Search the records for the word "brown" and copy every line in which it occurs.

----------------------------------------

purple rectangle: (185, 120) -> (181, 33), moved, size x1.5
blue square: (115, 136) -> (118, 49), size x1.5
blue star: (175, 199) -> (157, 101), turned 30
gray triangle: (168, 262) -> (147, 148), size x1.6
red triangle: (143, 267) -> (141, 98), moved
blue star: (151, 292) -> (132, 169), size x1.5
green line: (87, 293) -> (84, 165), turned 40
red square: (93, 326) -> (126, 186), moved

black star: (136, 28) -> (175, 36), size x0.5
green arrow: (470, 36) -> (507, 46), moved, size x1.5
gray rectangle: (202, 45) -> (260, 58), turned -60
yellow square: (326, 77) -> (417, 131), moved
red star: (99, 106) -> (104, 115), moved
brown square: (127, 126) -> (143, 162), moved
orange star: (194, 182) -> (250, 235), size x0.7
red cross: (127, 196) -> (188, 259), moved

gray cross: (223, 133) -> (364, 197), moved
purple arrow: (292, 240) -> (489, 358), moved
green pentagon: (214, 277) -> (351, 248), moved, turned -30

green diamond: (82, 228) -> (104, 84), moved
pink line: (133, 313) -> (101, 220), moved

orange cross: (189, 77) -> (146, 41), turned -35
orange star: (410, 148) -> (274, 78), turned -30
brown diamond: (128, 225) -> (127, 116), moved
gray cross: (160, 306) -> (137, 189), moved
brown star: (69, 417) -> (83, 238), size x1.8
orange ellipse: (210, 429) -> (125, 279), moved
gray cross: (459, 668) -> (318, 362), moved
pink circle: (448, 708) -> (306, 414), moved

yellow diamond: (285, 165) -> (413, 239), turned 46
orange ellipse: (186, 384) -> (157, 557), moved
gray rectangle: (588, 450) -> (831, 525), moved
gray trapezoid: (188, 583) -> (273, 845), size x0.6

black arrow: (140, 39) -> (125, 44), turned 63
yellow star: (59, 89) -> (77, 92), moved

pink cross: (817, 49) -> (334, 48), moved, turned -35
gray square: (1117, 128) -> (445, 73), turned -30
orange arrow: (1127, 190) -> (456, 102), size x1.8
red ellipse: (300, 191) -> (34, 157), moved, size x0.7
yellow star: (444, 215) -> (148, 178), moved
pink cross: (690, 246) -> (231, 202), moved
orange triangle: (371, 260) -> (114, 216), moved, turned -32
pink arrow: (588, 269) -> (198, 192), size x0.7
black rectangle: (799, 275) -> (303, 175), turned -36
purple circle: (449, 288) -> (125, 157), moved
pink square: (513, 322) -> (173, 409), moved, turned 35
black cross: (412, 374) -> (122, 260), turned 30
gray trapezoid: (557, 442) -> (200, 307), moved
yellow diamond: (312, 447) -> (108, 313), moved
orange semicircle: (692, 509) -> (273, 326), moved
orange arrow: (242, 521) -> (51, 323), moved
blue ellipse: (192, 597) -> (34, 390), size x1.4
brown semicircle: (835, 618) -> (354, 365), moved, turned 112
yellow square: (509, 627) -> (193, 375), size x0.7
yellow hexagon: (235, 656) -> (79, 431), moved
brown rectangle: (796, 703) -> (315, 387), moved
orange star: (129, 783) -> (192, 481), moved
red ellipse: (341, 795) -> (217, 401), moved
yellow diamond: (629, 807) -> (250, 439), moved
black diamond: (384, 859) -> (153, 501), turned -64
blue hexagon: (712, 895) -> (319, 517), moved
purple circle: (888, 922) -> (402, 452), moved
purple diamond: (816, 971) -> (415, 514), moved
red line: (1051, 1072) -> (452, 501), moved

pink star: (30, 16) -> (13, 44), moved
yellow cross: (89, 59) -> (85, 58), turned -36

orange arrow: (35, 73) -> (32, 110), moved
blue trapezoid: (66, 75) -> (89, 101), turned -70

----------------------------------------

## [Written reply]
brown square: (127, 126) -> (143, 162), moved
brown diamond: (128, 225) -> (127, 116), moved
brown star: (69, 417) -> (83, 238), size x1.8
brown semicircle: (835, 618) -> (354, 365), moved, turned 112
brown rectangle: (796, 703) -> (315, 387), moved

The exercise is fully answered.